PROBLEM REQUIREMENTS:
In the records below, repeat exactly the lines between the line holding "Objects in satellite" and the line holding "Map all objects", inclusive, and drop the pictures.

SUPPLIED DATA:
---

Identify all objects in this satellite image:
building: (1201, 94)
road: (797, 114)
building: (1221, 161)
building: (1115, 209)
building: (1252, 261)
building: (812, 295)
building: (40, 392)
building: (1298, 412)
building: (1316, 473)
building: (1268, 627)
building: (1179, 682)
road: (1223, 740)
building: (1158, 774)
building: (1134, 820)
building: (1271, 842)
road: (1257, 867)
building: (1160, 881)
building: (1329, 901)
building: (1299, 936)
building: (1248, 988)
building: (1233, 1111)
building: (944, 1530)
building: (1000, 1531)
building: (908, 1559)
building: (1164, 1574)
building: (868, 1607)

---

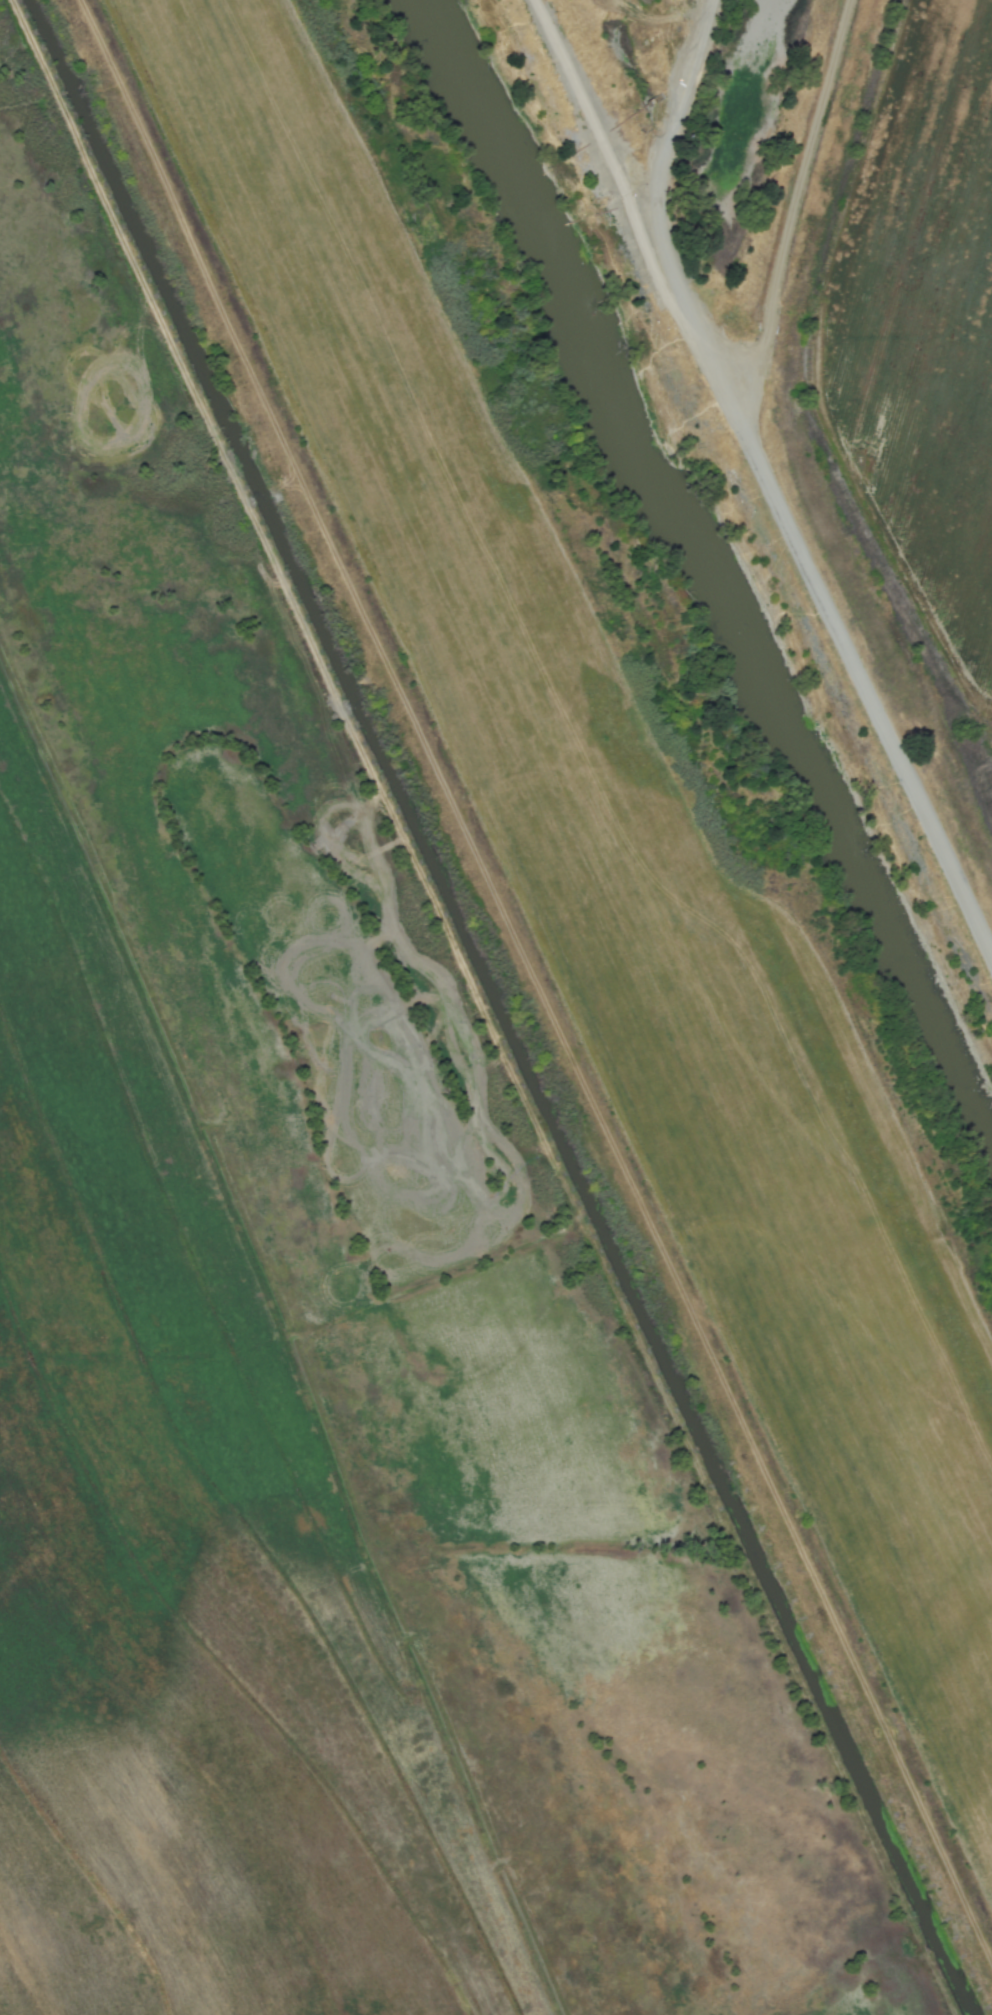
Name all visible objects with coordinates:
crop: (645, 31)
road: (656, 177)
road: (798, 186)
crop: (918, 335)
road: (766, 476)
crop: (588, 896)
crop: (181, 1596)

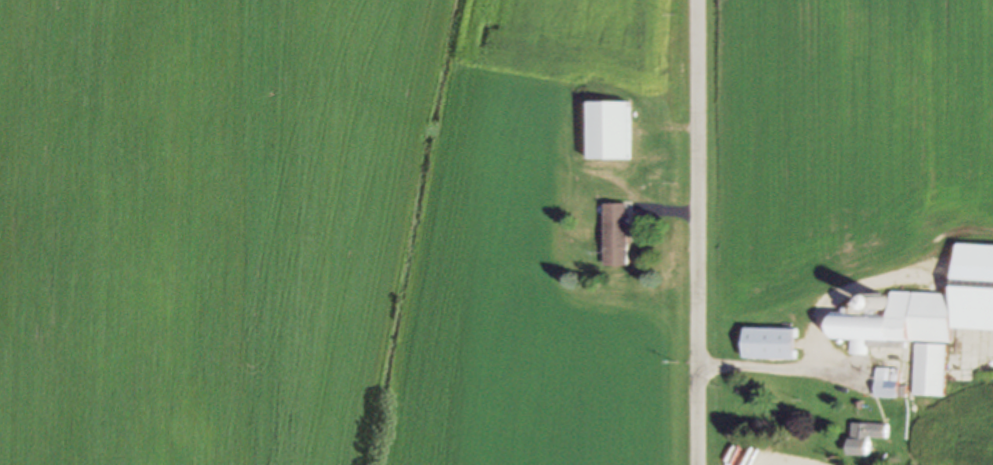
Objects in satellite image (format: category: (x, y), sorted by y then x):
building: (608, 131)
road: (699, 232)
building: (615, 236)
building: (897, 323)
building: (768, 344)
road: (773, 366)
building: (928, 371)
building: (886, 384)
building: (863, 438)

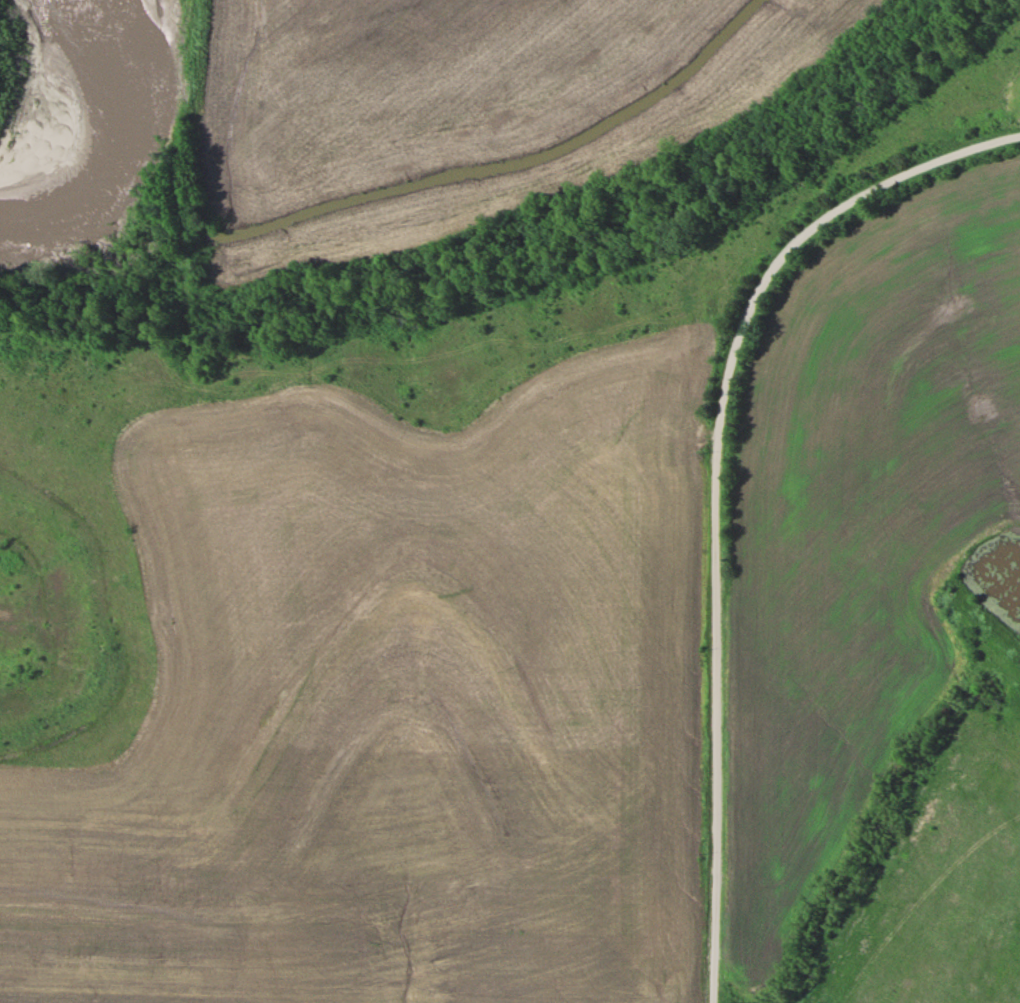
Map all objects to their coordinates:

---

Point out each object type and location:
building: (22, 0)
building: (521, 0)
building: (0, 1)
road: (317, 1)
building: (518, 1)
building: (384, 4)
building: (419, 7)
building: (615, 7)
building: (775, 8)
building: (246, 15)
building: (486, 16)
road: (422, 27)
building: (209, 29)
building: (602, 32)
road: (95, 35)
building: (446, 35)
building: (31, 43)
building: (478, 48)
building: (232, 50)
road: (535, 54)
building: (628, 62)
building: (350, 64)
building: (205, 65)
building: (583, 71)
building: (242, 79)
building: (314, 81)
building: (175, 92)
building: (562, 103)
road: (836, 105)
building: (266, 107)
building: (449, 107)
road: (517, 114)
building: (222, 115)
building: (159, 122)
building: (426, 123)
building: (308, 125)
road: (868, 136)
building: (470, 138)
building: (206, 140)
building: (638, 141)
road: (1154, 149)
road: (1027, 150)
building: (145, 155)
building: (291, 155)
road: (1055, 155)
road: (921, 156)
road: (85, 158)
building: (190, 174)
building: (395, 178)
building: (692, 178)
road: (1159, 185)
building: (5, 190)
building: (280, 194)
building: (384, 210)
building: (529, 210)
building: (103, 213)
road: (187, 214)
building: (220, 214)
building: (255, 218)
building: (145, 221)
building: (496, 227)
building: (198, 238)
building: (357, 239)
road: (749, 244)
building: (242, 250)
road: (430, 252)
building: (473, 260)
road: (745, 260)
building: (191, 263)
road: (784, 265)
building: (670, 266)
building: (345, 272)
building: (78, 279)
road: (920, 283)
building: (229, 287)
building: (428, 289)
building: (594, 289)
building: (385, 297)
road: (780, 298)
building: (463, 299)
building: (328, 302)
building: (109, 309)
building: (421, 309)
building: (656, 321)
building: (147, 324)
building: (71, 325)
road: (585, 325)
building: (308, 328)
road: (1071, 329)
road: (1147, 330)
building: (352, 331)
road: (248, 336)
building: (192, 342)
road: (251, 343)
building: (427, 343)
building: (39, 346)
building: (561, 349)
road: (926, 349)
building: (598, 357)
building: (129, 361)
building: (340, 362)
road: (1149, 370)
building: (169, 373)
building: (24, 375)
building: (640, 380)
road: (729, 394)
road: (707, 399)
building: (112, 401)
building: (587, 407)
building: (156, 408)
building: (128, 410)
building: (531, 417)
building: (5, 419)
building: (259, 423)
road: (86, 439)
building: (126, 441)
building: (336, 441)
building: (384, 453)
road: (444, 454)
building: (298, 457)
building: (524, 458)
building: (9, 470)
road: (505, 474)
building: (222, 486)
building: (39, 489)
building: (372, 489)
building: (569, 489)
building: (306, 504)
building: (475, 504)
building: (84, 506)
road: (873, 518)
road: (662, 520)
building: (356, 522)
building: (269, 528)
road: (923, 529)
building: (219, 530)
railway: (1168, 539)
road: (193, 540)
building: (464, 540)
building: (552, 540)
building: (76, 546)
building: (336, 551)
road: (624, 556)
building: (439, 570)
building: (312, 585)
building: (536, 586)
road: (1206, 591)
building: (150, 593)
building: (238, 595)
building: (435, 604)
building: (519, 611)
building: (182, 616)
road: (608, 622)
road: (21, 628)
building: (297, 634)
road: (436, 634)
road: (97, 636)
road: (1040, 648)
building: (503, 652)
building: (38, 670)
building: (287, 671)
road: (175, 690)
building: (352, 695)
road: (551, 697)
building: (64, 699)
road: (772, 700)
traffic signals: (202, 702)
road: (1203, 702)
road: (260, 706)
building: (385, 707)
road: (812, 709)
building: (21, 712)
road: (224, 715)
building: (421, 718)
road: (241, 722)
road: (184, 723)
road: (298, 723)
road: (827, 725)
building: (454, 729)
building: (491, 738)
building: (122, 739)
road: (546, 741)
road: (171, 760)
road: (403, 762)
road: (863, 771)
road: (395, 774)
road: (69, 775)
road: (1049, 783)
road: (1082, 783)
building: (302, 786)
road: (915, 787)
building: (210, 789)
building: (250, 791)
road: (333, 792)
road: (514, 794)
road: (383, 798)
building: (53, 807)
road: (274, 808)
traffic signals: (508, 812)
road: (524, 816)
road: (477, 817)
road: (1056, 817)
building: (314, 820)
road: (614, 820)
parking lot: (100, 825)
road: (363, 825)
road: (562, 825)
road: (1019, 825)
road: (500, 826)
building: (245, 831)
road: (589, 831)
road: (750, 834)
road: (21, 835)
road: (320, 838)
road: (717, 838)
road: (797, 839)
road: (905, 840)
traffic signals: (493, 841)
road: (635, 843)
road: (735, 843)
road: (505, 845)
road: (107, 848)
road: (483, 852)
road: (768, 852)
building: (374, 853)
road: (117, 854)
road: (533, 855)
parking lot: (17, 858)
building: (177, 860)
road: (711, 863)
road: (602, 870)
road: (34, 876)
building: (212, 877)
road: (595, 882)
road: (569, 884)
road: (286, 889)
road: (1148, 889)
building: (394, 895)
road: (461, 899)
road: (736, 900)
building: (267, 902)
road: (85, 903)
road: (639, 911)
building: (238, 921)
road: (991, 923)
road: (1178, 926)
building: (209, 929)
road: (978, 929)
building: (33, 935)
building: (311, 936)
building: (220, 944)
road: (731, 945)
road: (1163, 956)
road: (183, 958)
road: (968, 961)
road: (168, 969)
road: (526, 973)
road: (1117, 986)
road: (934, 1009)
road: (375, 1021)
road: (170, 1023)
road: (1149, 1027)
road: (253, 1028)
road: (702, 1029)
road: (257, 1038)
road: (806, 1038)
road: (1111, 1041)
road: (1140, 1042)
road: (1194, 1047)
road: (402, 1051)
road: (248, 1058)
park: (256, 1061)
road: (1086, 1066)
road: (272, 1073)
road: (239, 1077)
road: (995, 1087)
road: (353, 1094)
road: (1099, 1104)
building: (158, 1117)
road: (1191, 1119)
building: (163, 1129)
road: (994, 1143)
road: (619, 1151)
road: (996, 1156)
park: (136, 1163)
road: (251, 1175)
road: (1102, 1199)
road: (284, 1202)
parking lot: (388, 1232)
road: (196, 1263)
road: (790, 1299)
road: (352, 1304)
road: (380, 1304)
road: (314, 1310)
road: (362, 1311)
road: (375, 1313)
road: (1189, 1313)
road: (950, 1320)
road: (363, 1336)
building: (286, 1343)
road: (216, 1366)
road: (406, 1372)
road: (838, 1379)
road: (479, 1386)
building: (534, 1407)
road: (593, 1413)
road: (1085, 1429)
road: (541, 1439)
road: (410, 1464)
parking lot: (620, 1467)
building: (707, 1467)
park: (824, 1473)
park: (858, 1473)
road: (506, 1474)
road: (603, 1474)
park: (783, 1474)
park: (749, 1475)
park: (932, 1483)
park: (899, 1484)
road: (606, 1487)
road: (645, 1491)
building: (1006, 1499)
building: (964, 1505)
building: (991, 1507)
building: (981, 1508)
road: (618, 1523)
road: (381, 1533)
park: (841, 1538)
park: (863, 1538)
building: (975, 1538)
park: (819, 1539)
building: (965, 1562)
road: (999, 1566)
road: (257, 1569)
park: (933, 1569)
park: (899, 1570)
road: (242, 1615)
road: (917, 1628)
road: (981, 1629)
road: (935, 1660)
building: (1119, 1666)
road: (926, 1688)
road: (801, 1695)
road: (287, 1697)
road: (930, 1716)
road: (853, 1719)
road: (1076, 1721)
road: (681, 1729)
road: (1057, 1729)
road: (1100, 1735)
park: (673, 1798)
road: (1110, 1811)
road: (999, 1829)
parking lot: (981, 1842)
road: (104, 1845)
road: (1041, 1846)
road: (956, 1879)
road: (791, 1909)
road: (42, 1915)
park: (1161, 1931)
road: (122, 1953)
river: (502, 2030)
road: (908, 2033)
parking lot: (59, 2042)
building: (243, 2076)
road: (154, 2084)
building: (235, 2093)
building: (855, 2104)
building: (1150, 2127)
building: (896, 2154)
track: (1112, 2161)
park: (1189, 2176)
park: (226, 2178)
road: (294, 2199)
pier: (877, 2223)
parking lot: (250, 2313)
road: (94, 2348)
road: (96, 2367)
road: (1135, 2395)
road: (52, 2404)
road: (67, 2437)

---

RESULT OF THIS TASK:
Objects in satellite image (format: category: (x, y), sorted by y then x):
building: (608, 131)
road: (699, 232)
building: (615, 236)
building: (897, 323)
building: (768, 344)
road: (773, 366)
building: (928, 371)
building: (886, 384)
building: (863, 438)

Map all objects to their coordinates:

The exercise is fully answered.